Required work →
Starting at the line that contains "IC2 pin OUT: none -> CLK", repeat each line exactly through the last line of the listing, and repeat nothing else.

'''

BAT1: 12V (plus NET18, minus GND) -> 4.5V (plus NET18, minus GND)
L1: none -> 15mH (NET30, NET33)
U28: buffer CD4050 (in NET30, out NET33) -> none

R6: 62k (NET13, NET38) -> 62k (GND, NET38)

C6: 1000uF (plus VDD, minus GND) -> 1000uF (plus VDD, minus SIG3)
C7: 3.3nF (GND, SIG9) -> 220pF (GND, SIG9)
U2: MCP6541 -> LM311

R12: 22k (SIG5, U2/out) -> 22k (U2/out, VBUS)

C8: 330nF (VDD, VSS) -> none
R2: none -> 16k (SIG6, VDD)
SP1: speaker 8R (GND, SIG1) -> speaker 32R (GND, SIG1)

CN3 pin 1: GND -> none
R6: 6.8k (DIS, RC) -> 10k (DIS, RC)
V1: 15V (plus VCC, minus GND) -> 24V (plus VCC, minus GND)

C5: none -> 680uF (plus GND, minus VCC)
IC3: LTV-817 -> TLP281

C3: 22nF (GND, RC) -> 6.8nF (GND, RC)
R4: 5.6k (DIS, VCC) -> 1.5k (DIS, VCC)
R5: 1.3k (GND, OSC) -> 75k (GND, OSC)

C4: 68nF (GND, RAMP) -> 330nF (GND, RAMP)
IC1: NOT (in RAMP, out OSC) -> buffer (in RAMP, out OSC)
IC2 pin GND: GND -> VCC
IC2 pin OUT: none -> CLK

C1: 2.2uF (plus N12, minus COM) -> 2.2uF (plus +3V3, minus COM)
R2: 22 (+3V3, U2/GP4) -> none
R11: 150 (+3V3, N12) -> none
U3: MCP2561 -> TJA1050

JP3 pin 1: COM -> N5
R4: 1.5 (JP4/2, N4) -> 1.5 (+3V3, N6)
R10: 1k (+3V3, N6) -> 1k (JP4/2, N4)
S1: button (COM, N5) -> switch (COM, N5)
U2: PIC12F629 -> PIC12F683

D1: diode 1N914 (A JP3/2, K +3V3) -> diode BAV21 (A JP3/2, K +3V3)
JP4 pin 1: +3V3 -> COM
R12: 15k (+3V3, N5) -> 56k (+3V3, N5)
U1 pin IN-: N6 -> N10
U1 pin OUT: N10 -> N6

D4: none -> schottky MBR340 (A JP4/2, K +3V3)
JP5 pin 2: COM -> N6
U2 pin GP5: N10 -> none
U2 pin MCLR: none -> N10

'''

Answer box →
IC2 pin OUT: none -> CLK

C1: 2.2uF (plus N12, minus COM) -> 2.2uF (plus +3V3, minus COM)
R2: 22 (+3V3, U2/GP4) -> none
R11: 150 (+3V3, N12) -> none
U3: MCP2561 -> TJA1050

JP3 pin 1: COM -> N5
R4: 1.5 (JP4/2, N4) -> 1.5 (+3V3, N6)
R10: 1k (+3V3, N6) -> 1k (JP4/2, N4)
S1: button (COM, N5) -> switch (COM, N5)
U2: PIC12F629 -> PIC12F683

D1: diode 1N914 (A JP3/2, K +3V3) -> diode BAV21 (A JP3/2, K +3V3)
JP4 pin 1: +3V3 -> COM
R12: 15k (+3V3, N5) -> 56k (+3V3, N5)
U1 pin IN-: N6 -> N10
U1 pin OUT: N10 -> N6

D4: none -> schottky MBR340 (A JP4/2, K +3V3)
JP5 pin 2: COM -> N6
U2 pin GP5: N10 -> none
U2 pin MCLR: none -> N10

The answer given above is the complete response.